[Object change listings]
+ + + + +
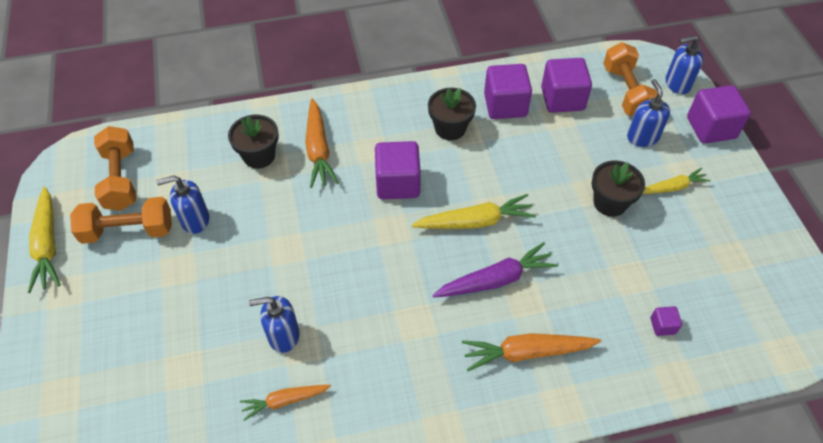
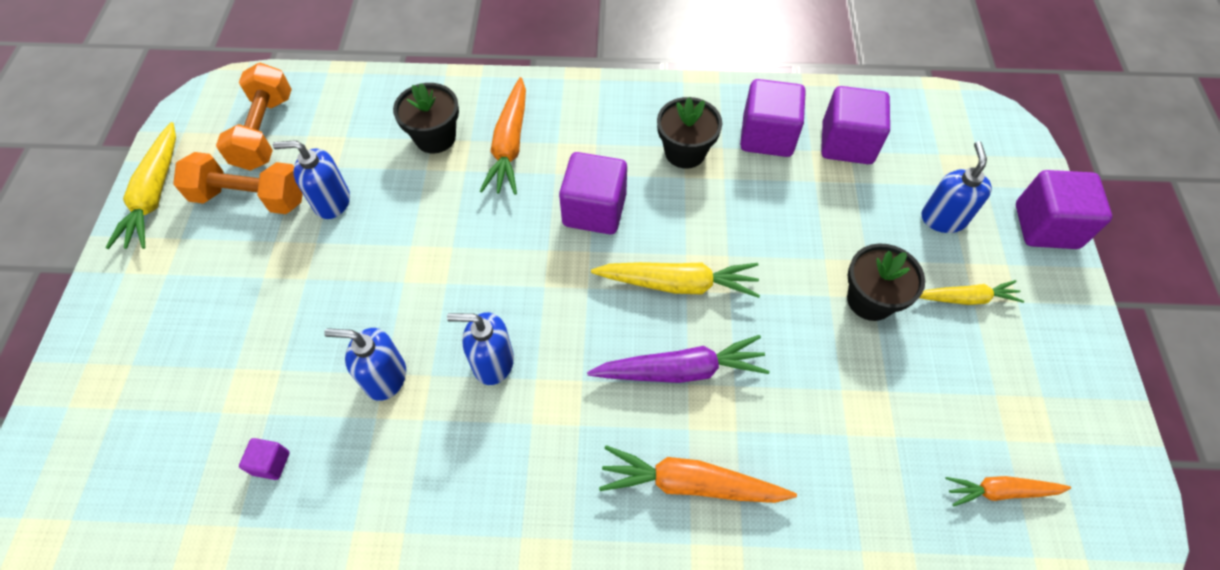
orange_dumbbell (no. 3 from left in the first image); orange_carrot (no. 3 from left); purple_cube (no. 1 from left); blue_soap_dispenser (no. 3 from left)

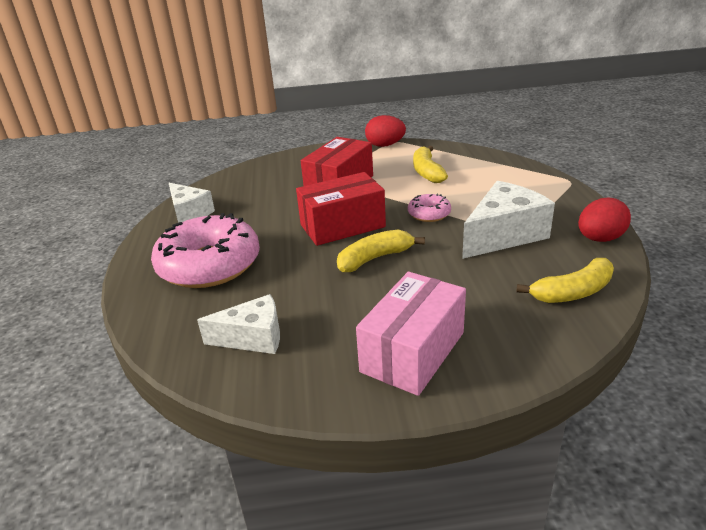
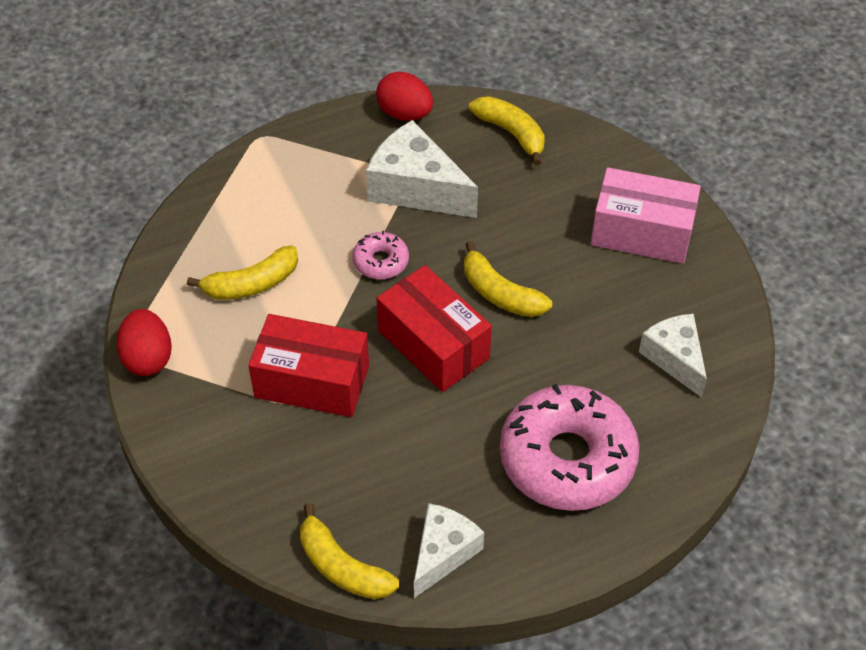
yellow_banana (no. 2 from left)

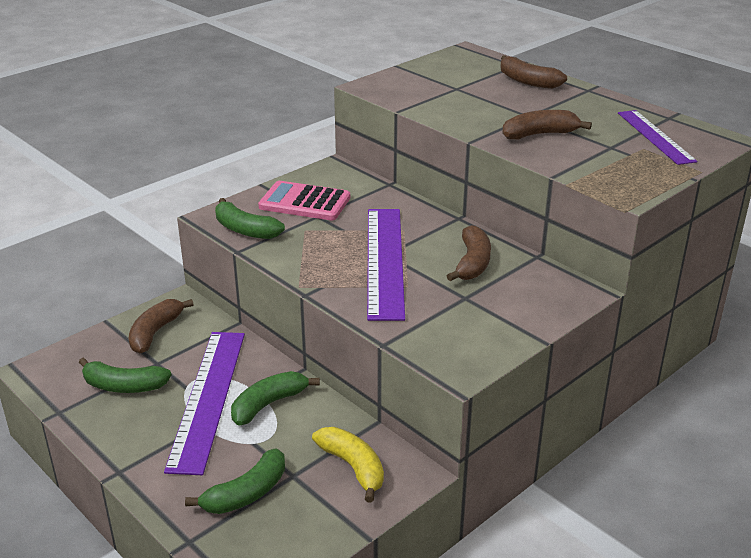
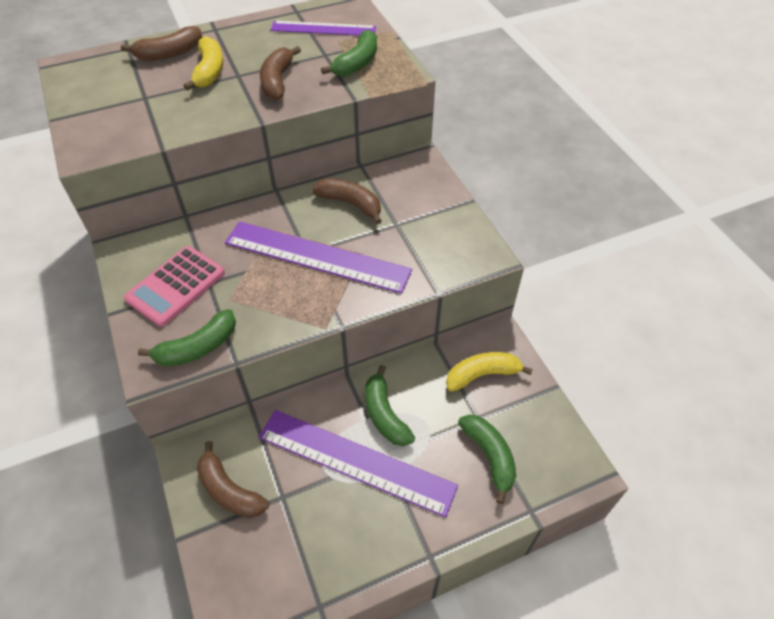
yellow_banana (no. 1 from left); green_banana (no. 2 from left)

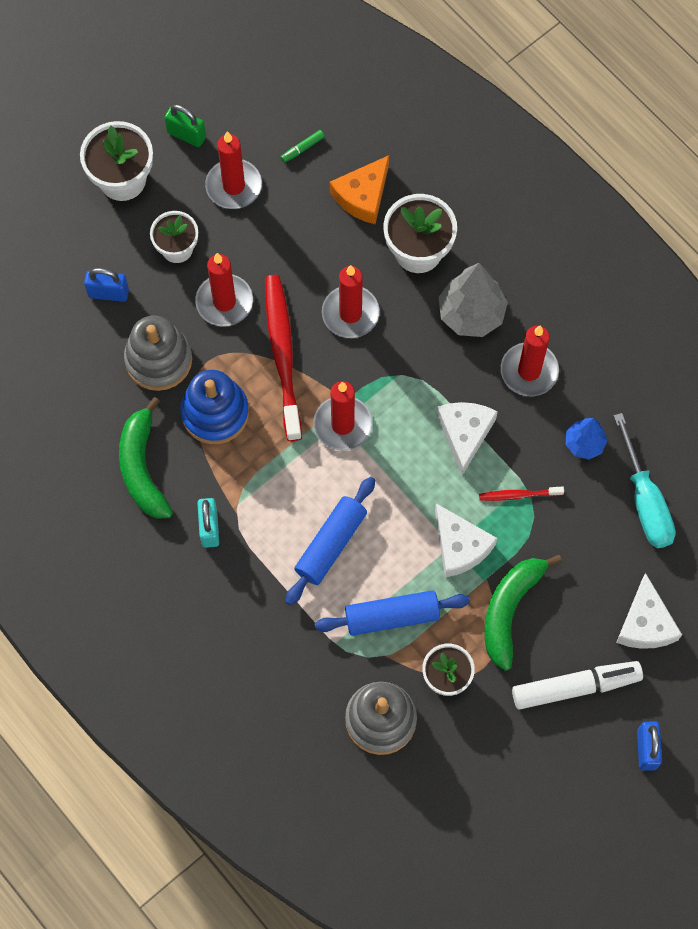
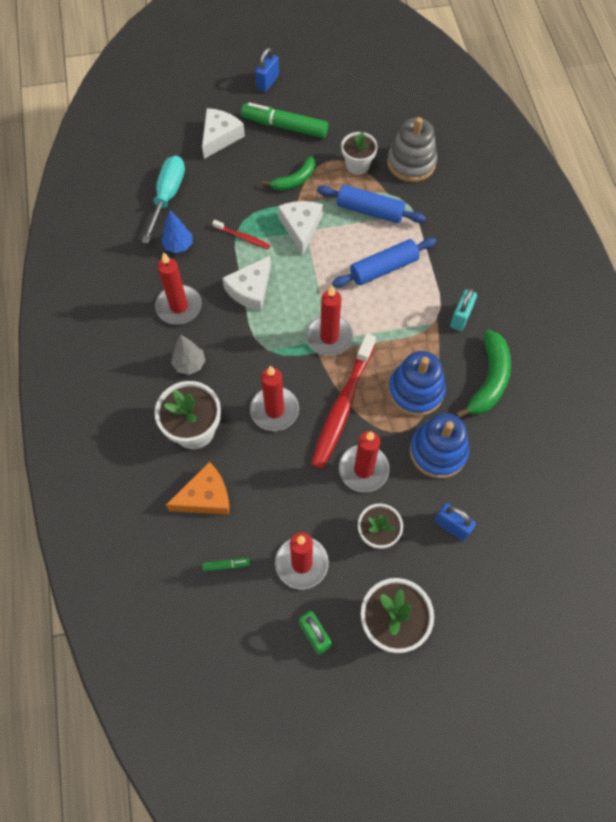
blue_stacking_toy (no. 2 from left); green_marker (no. 2 from left); grey_tree; green_banana (no. 1 from left)

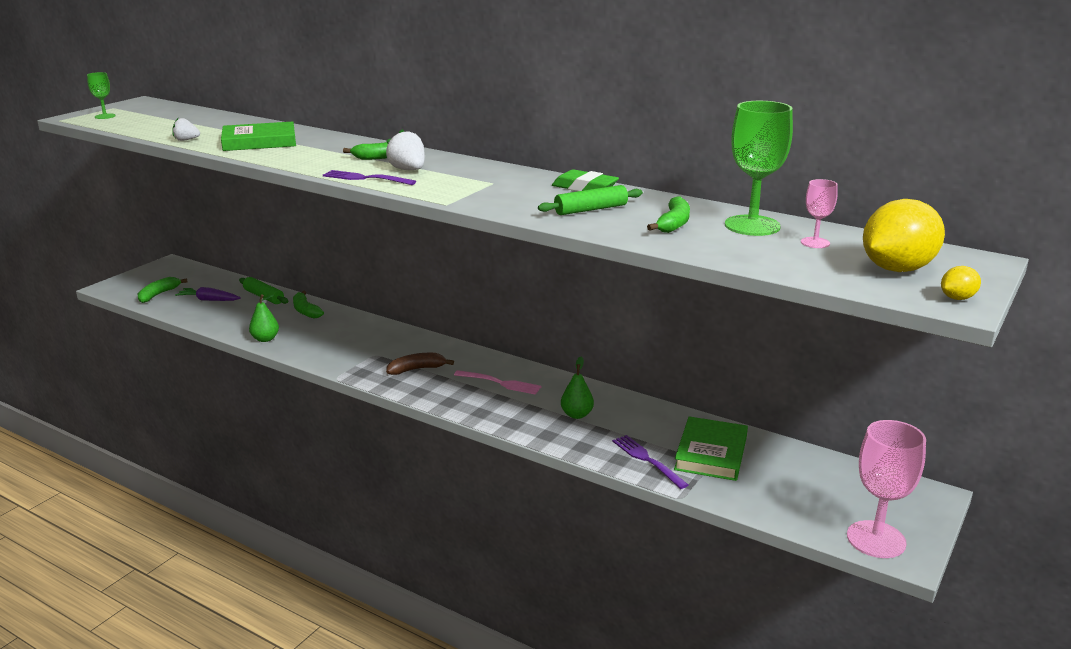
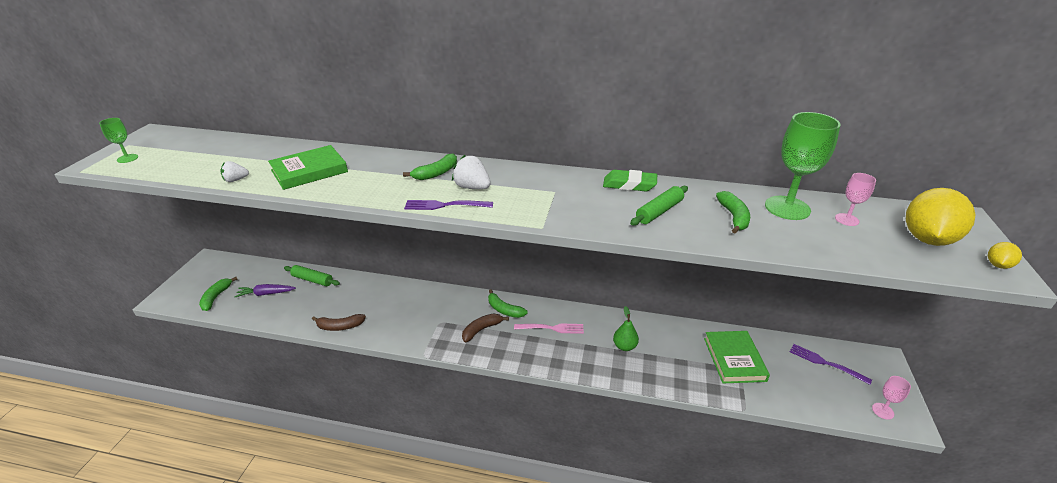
green_banana (no. 3 from left); purple_fork (no. 2 from left); brown_banana (no. 1 from left); pink_goblet (no. 2 from left)

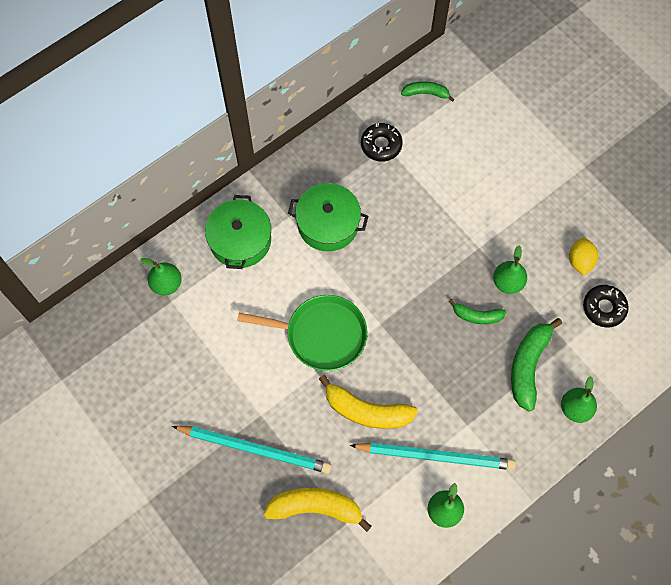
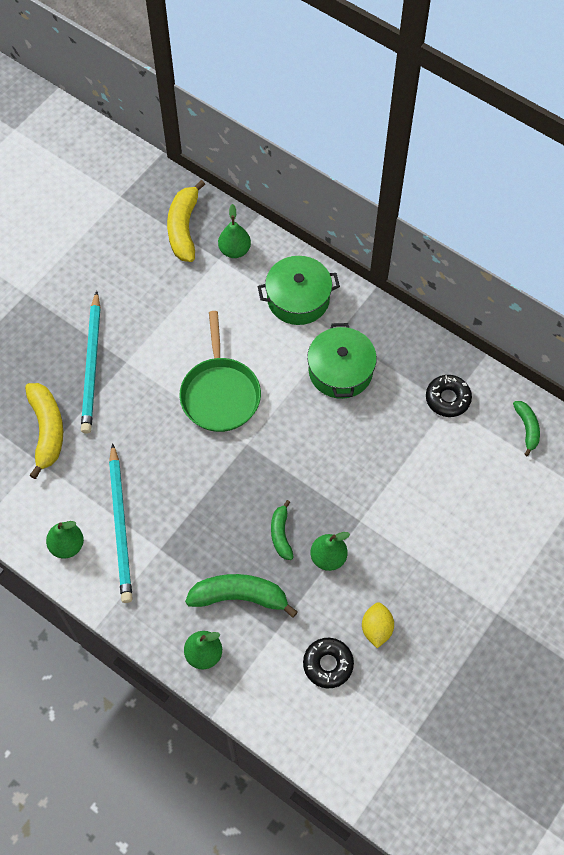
yellow_banana (no. 2 from left); yellow_lemon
+ + + + +
**WORK TO BE COMPLETED:** Leaving every picture behind, retype the entries above exactly, from the first line through the line with "yellow_banana (no. 1", and stop there.

**ANSWER TO THIS TASK:**
orange_dumbbell (no. 3 from left in the first image); orange_carrot (no. 3 from left); purple_cube (no. 1 from left); blue_soap_dispenser (no. 3 from left)

yellow_banana (no. 2 from left)

yellow_banana (no. 1 from left); green_banana (no. 2 from left)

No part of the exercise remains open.